**TASK DETAILS**
Filter the entries that follow, copying every line in which the word "DGND" appears.

--- START ---

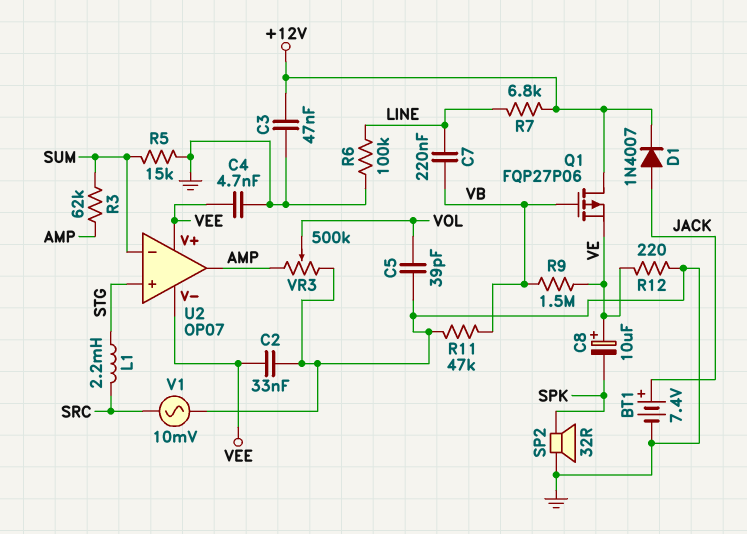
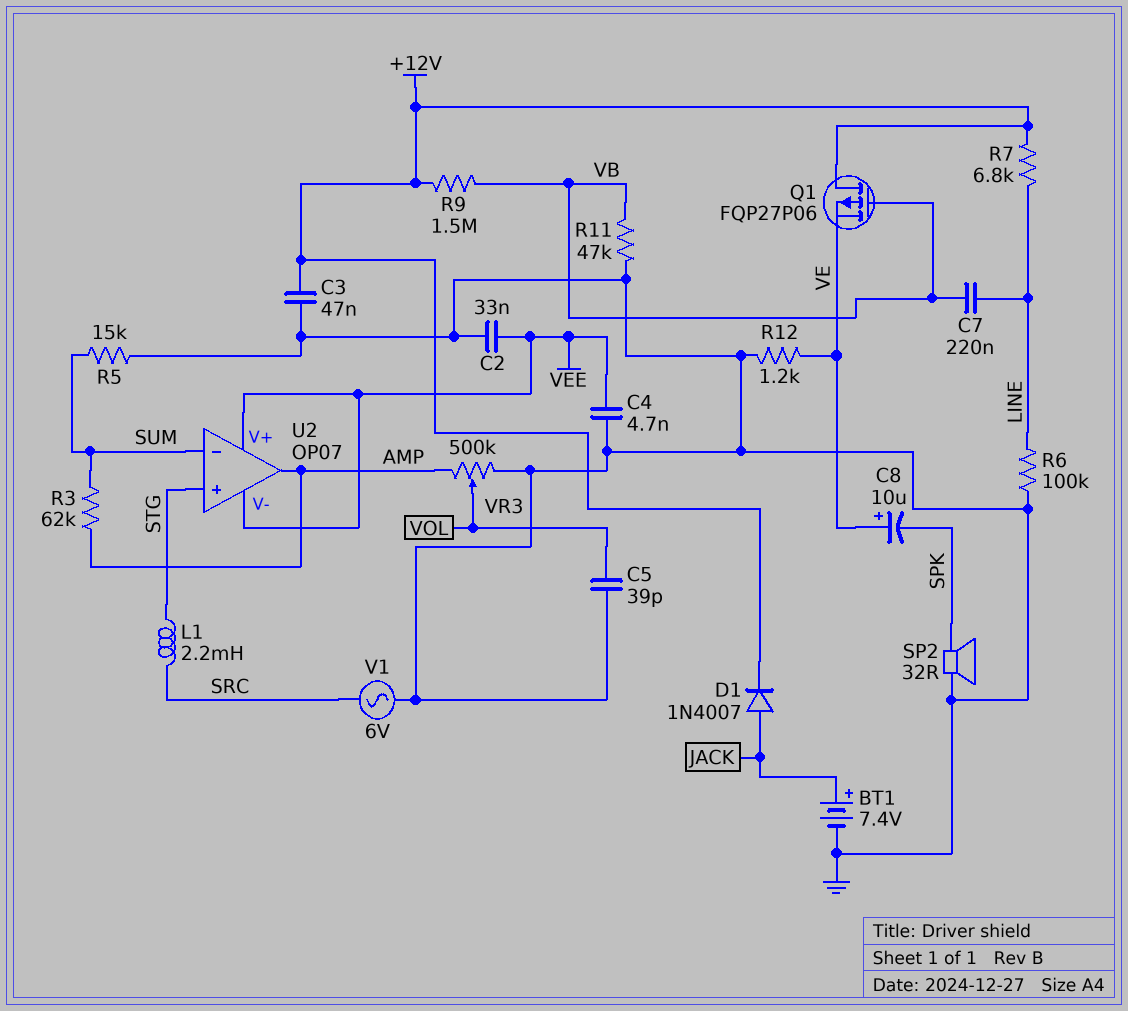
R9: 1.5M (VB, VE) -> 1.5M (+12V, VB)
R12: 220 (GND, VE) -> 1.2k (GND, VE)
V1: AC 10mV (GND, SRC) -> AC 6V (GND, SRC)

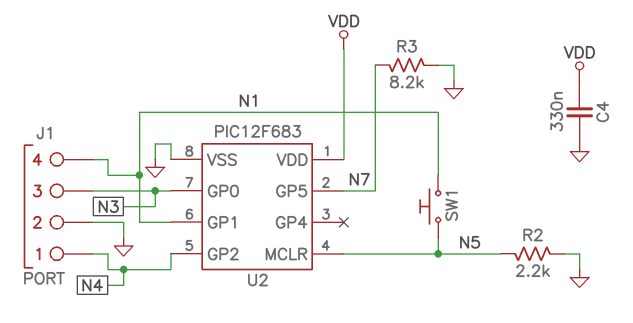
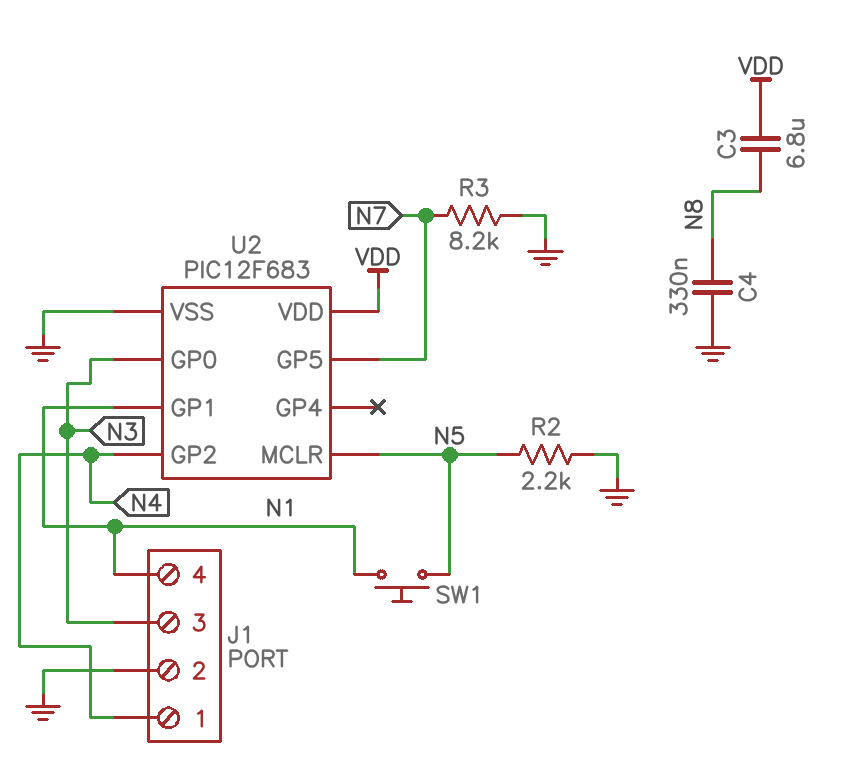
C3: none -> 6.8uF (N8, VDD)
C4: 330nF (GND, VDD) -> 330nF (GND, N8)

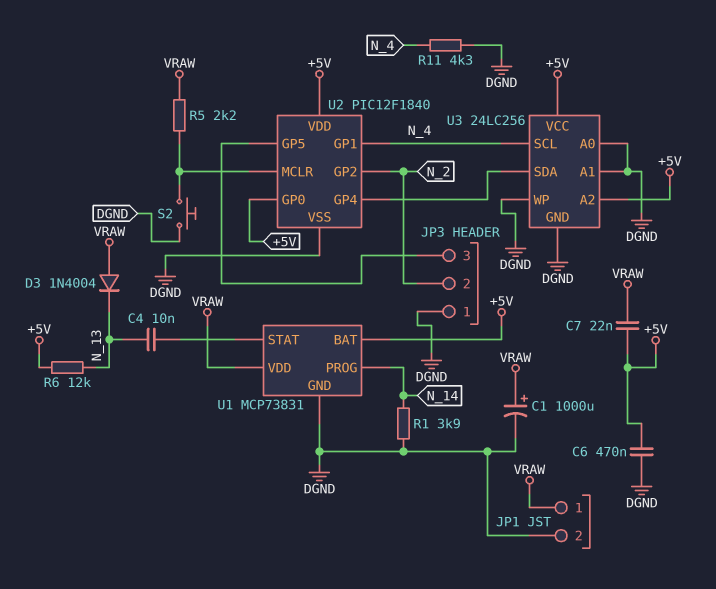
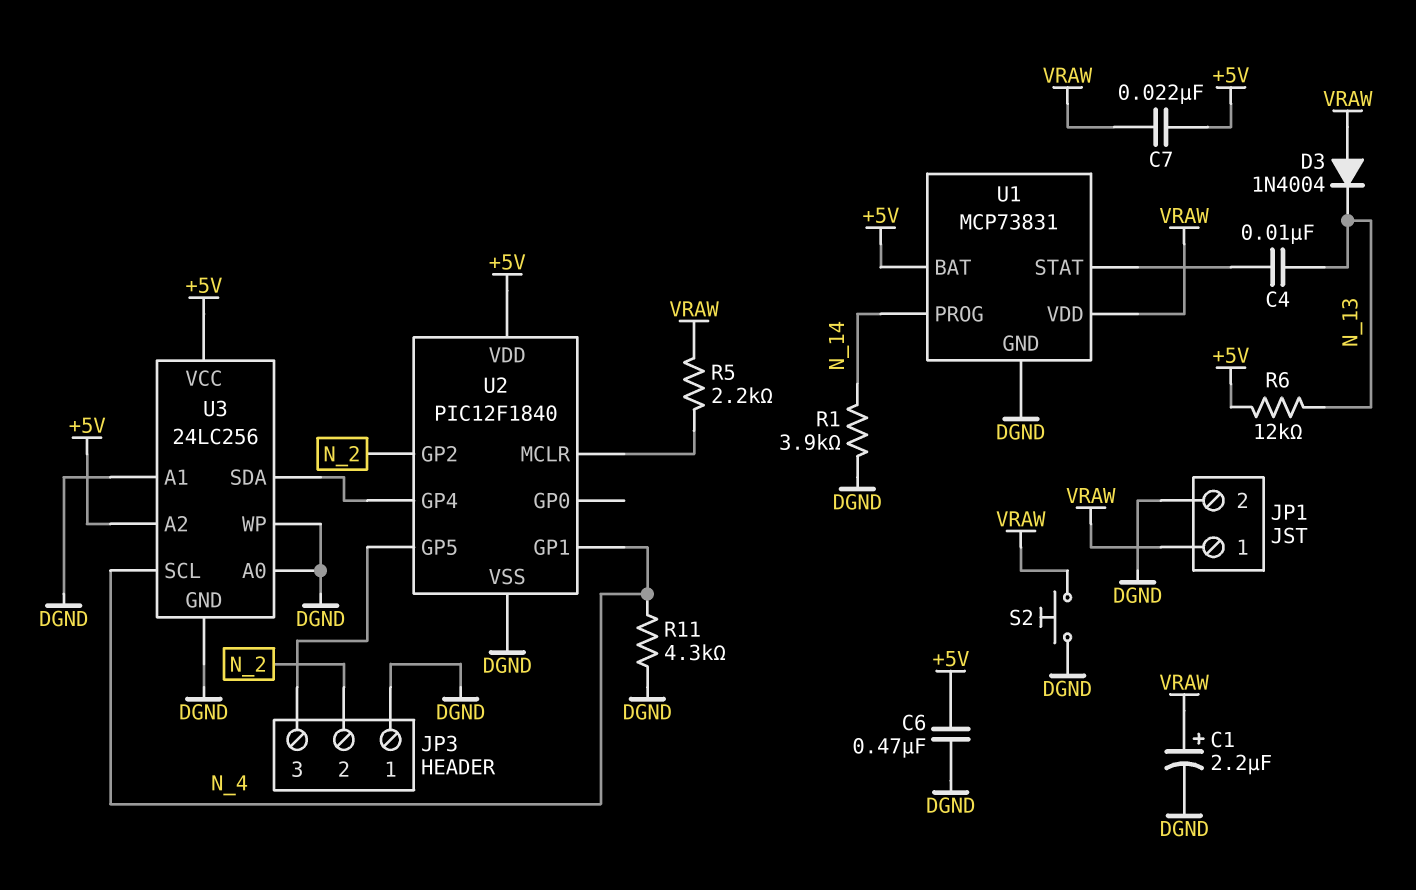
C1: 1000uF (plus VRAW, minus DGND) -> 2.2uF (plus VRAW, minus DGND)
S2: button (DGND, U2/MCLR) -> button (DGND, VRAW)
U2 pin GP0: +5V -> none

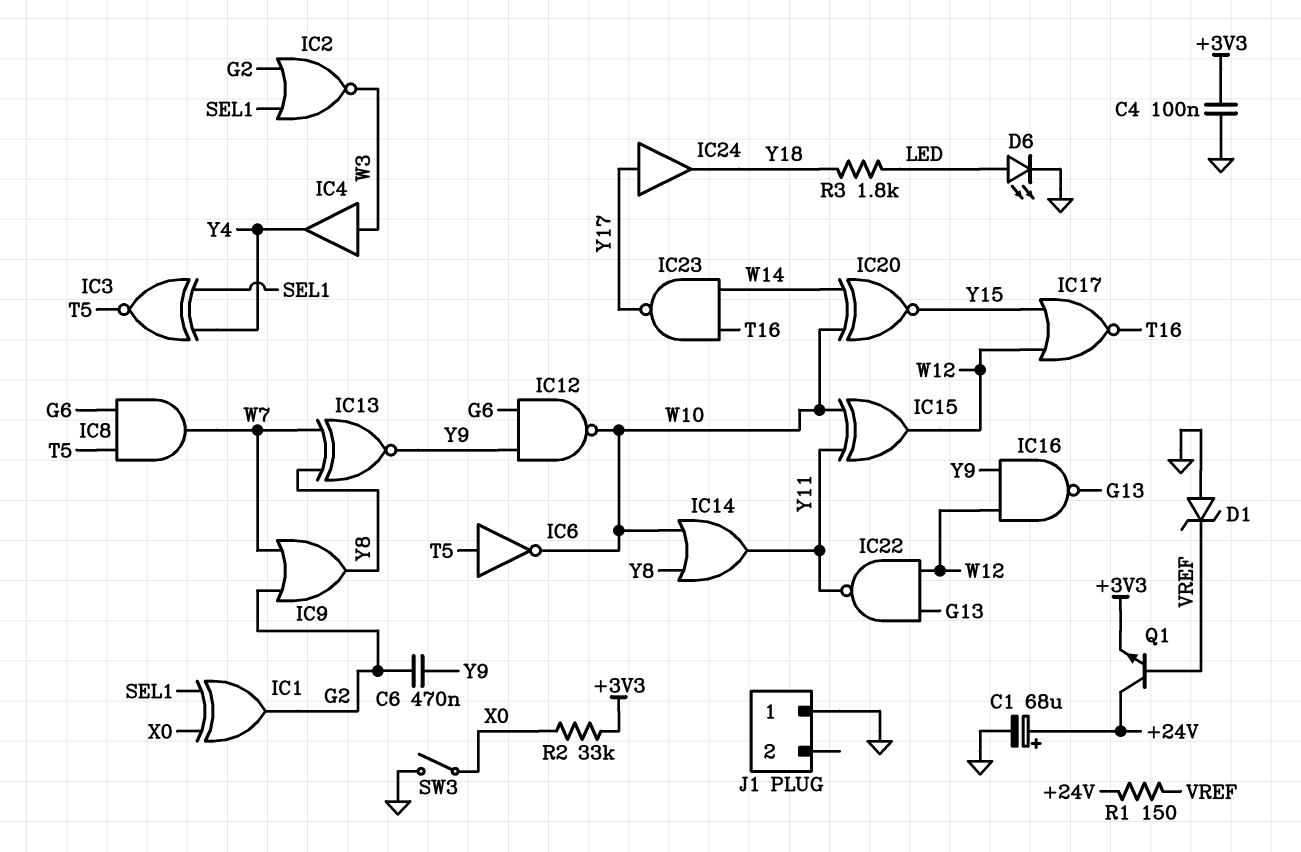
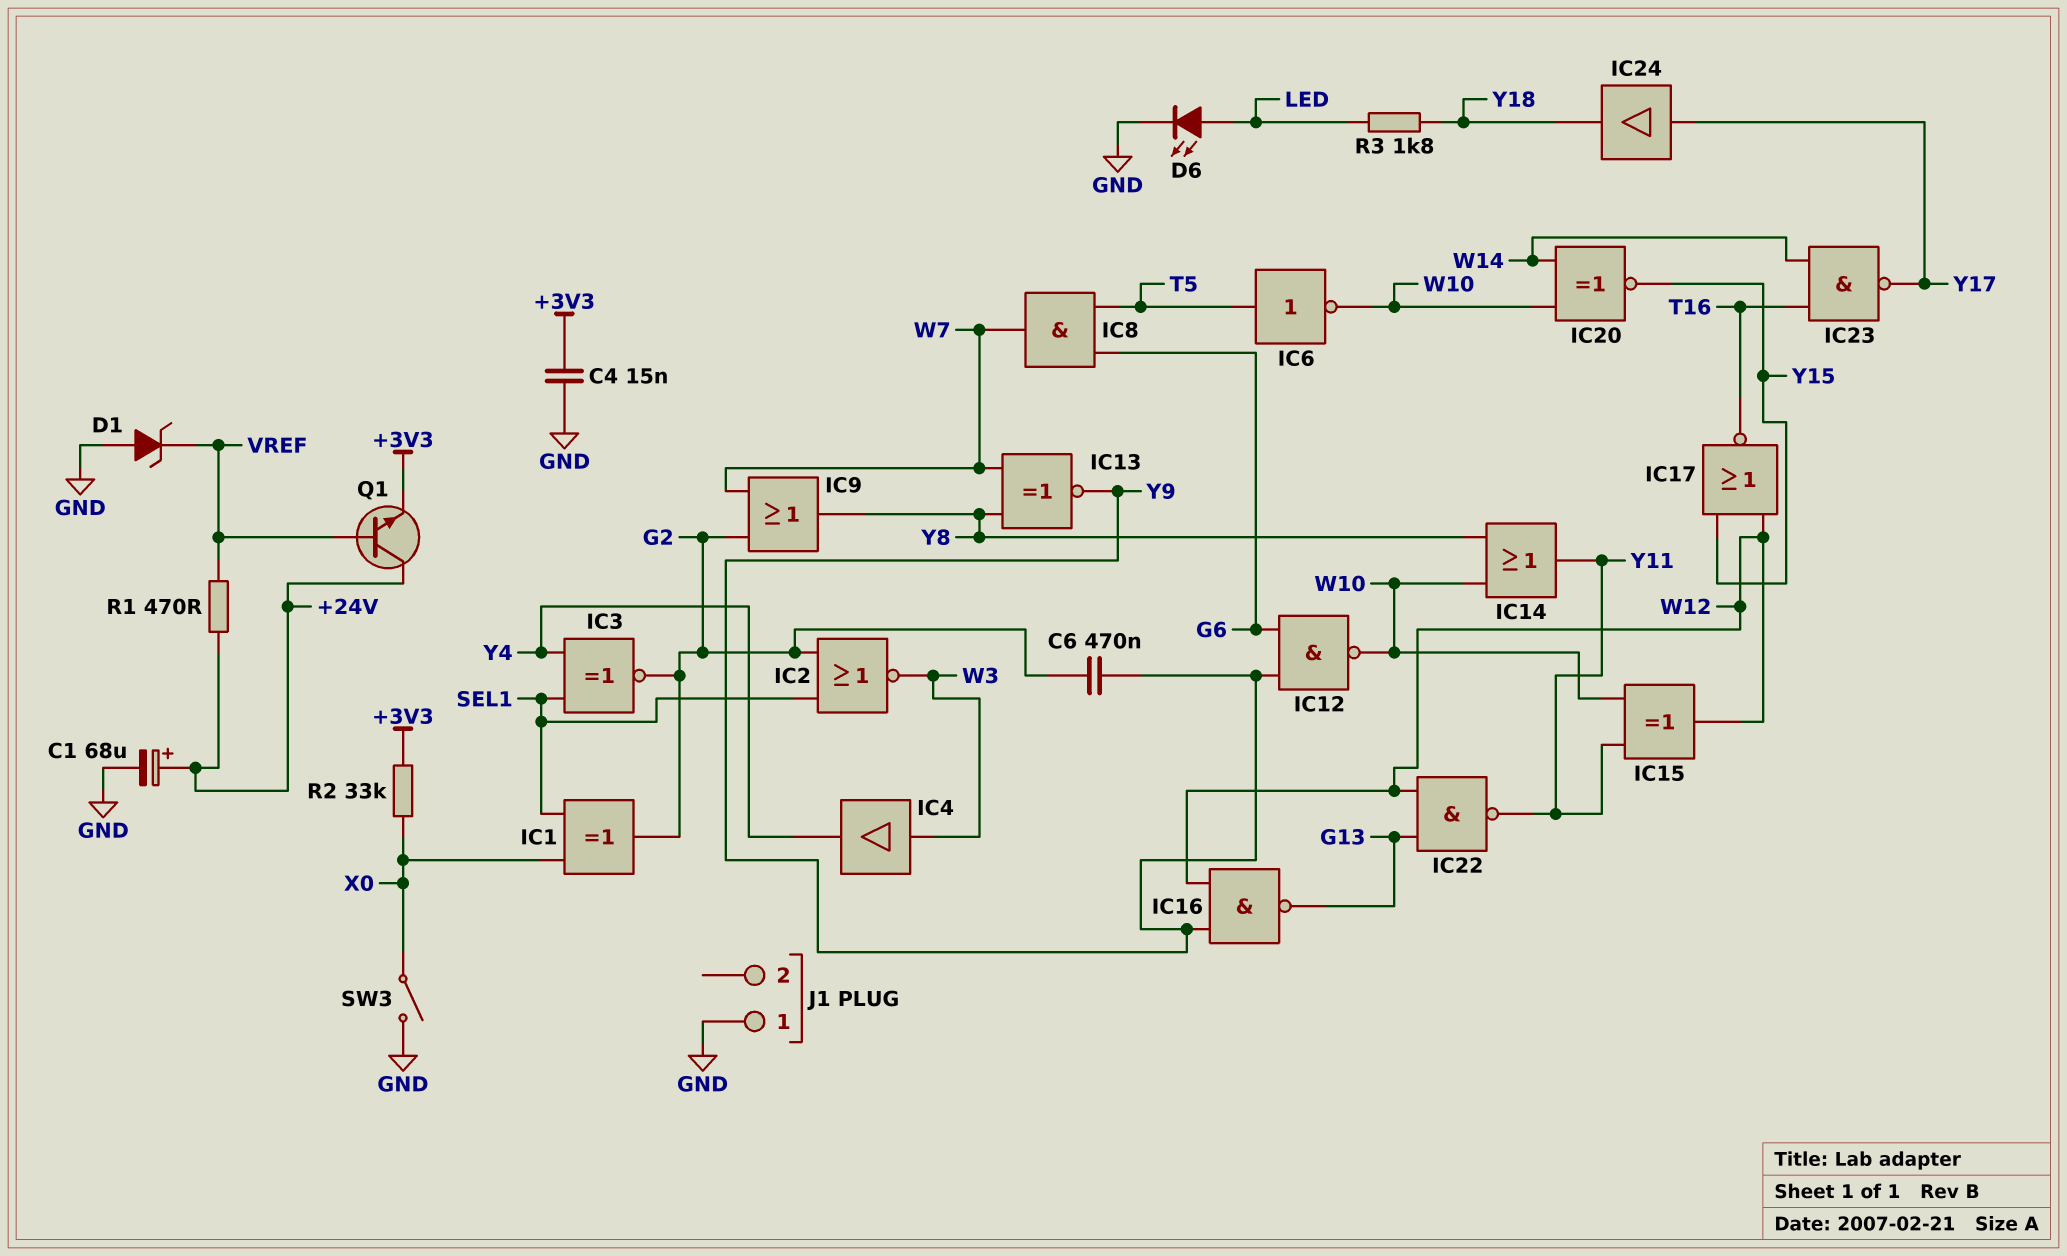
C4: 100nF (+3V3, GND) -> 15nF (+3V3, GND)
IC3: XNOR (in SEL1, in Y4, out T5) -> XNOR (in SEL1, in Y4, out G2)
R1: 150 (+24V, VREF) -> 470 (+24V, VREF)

--- END ---

**RESULT OF THIS EXERCISE**
C1: 1000uF (plus VRAW, minus DGND) -> 2.2uF (plus VRAW, minus DGND)
S2: button (DGND, U2/MCLR) -> button (DGND, VRAW)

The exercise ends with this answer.